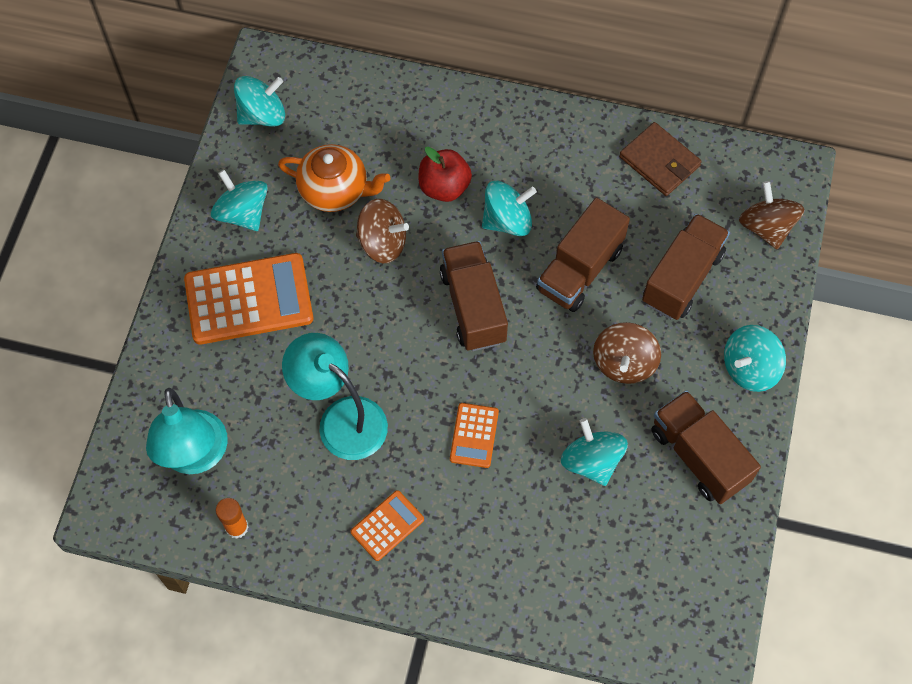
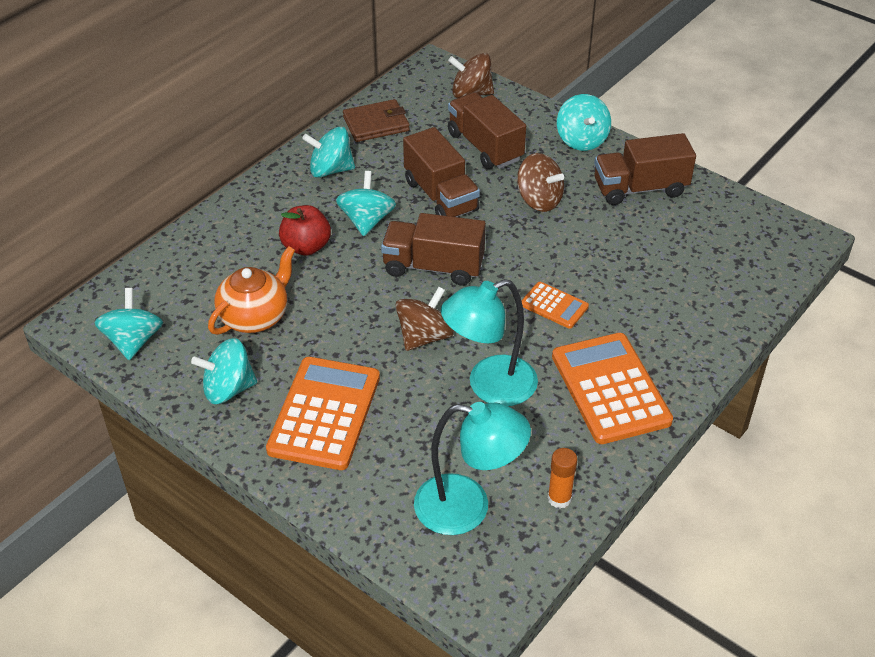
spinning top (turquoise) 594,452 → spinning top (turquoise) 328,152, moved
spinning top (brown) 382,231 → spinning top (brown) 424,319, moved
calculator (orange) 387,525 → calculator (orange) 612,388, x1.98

§ **Exercise**: Quote every line from the line containing "spinning top (brown) 382,231" through the closing line of the listing, including both.

§ **Final answer**:
spinning top (brown) 382,231 → spinning top (brown) 424,319, moved
calculator (orange) 387,525 → calculator (orange) 612,388, x1.98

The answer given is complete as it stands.